■ WORK TO BE COMPLETED
Quote the listing below word for word, stopping after the line that contains "R3: none -> 4.7k (3V3, NET9)".
RECORDED DATA section start
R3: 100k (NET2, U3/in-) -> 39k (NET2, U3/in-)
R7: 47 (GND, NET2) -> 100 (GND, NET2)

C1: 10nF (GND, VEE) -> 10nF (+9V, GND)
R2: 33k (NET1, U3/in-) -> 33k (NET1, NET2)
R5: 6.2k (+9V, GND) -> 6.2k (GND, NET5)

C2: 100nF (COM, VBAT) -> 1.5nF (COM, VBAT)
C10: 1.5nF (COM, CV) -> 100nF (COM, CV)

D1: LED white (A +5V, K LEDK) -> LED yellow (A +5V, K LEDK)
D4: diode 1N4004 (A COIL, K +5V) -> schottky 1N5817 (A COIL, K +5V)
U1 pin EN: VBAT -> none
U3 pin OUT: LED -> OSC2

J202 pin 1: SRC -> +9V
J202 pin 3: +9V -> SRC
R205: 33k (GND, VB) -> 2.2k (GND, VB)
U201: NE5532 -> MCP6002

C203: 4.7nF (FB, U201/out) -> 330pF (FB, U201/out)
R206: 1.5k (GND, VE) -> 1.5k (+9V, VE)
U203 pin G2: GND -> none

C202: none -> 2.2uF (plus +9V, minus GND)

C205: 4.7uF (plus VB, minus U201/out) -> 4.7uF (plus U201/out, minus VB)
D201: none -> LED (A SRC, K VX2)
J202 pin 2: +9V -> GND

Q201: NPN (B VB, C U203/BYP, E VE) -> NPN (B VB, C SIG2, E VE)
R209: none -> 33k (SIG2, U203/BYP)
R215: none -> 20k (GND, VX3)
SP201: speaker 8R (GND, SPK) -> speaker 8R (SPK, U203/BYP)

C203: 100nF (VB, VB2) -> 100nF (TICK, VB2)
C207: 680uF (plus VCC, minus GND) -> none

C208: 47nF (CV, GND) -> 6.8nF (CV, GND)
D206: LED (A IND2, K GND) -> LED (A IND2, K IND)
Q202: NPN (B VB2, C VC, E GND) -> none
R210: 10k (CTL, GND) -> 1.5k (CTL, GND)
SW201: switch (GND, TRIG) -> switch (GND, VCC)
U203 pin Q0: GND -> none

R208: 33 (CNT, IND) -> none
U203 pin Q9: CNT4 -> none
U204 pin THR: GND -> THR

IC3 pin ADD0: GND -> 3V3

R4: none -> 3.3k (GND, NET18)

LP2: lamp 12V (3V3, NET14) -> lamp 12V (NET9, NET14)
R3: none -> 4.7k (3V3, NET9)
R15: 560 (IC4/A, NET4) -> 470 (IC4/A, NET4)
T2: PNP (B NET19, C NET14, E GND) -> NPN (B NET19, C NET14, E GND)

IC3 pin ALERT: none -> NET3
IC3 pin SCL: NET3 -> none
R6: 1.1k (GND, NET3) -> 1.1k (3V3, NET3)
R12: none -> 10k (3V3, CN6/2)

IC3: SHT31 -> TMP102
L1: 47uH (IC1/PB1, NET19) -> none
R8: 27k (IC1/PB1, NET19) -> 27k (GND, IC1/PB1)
RECORDED DATA section end
■ SOLUTION
R3: 100k (NET2, U3/in-) -> 39k (NET2, U3/in-)
R7: 47 (GND, NET2) -> 100 (GND, NET2)

C1: 10nF (GND, VEE) -> 10nF (+9V, GND)
R2: 33k (NET1, U3/in-) -> 33k (NET1, NET2)
R5: 6.2k (+9V, GND) -> 6.2k (GND, NET5)

C2: 100nF (COM, VBAT) -> 1.5nF (COM, VBAT)
C10: 1.5nF (COM, CV) -> 100nF (COM, CV)

D1: LED white (A +5V, K LEDK) -> LED yellow (A +5V, K LEDK)
D4: diode 1N4004 (A COIL, K +5V) -> schottky 1N5817 (A COIL, K +5V)
U1 pin EN: VBAT -> none
U3 pin OUT: LED -> OSC2

J202 pin 1: SRC -> +9V
J202 pin 3: +9V -> SRC
R205: 33k (GND, VB) -> 2.2k (GND, VB)
U201: NE5532 -> MCP6002

C203: 4.7nF (FB, U201/out) -> 330pF (FB, U201/out)
R206: 1.5k (GND, VE) -> 1.5k (+9V, VE)
U203 pin G2: GND -> none

C202: none -> 2.2uF (plus +9V, minus GND)

C205: 4.7uF (plus VB, minus U201/out) -> 4.7uF (plus U201/out, minus VB)
D201: none -> LED (A SRC, K VX2)
J202 pin 2: +9V -> GND

Q201: NPN (B VB, C U203/BYP, E VE) -> NPN (B VB, C SIG2, E VE)
R209: none -> 33k (SIG2, U203/BYP)
R215: none -> 20k (GND, VX3)
SP201: speaker 8R (GND, SPK) -> speaker 8R (SPK, U203/BYP)

C203: 100nF (VB, VB2) -> 100nF (TICK, VB2)
C207: 680uF (plus VCC, minus GND) -> none

C208: 47nF (CV, GND) -> 6.8nF (CV, GND)
D206: LED (A IND2, K GND) -> LED (A IND2, K IND)
Q202: NPN (B VB2, C VC, E GND) -> none
R210: 10k (CTL, GND) -> 1.5k (CTL, GND)
SW201: switch (GND, TRIG) -> switch (GND, VCC)
U203 pin Q0: GND -> none

R208: 33 (CNT, IND) -> none
U203 pin Q9: CNT4 -> none
U204 pin THR: GND -> THR

IC3 pin ADD0: GND -> 3V3

R4: none -> 3.3k (GND, NET18)

LP2: lamp 12V (3V3, NET14) -> lamp 12V (NET9, NET14)
R3: none -> 4.7k (3V3, NET9)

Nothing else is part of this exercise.